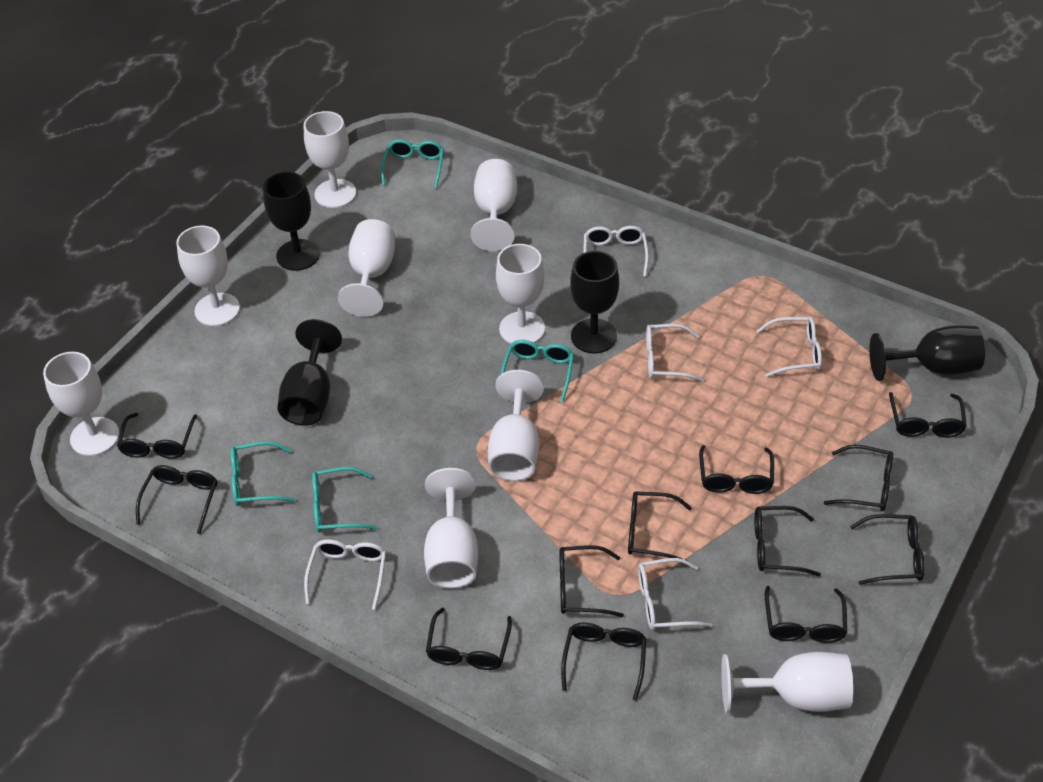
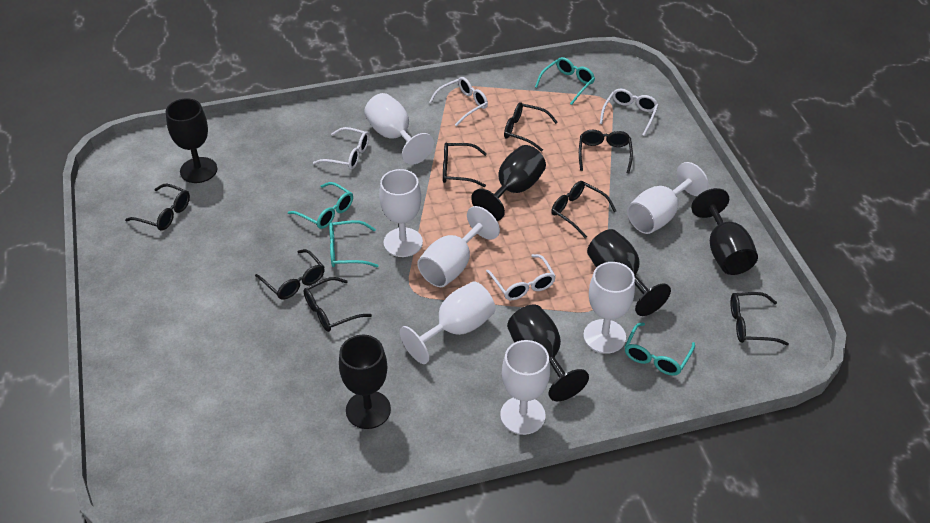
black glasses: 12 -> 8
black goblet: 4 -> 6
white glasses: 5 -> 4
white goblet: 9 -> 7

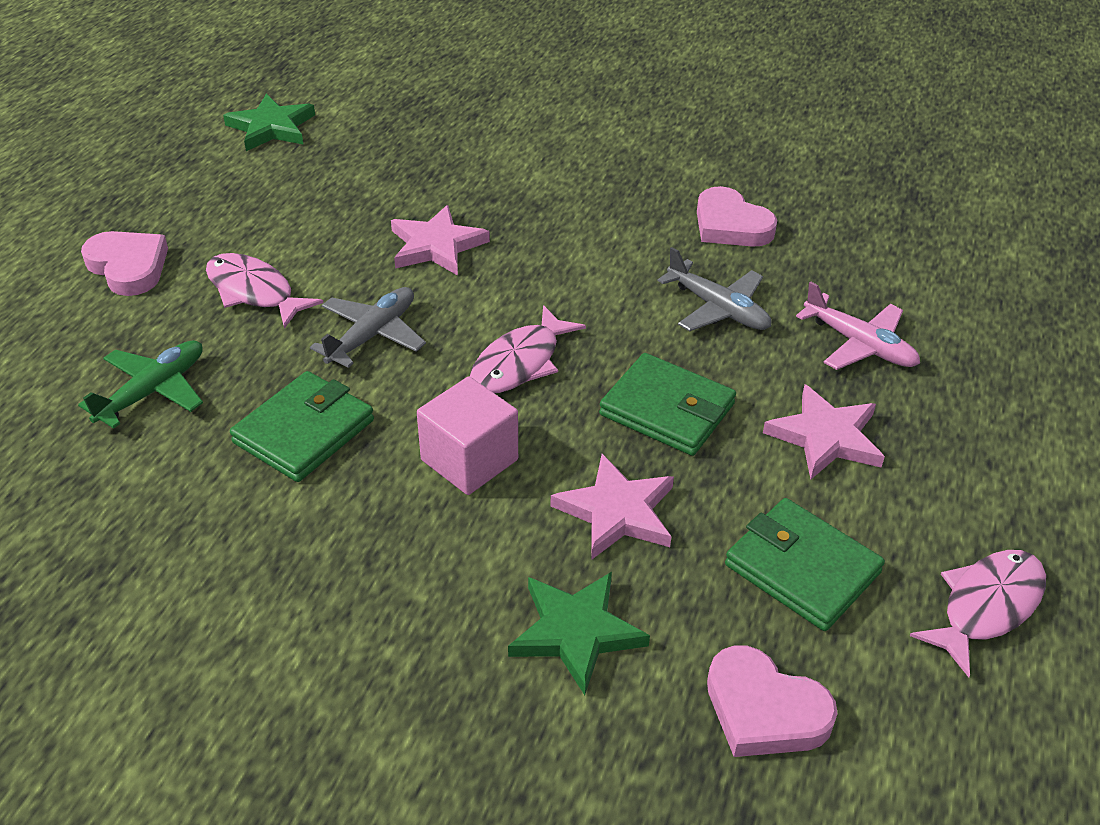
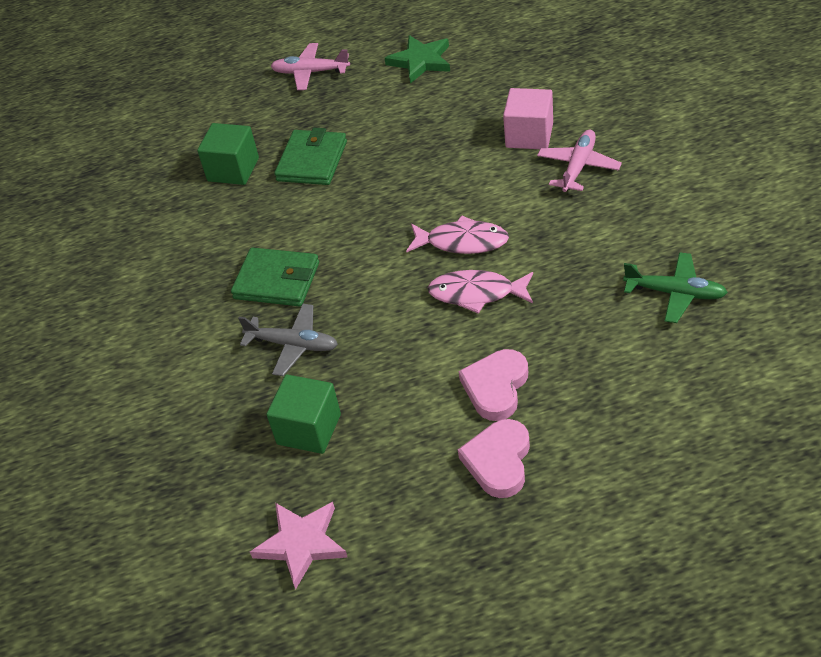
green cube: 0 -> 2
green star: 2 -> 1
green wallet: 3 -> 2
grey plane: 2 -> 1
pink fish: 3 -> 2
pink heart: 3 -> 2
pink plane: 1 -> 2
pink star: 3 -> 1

● ● ●

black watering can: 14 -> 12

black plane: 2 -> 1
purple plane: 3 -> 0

● ● ●

Assigned task:
For each line above that contains "green", make a copy.

Problem solution:
green cube: 0 -> 2
green star: 2 -> 1
green wallet: 3 -> 2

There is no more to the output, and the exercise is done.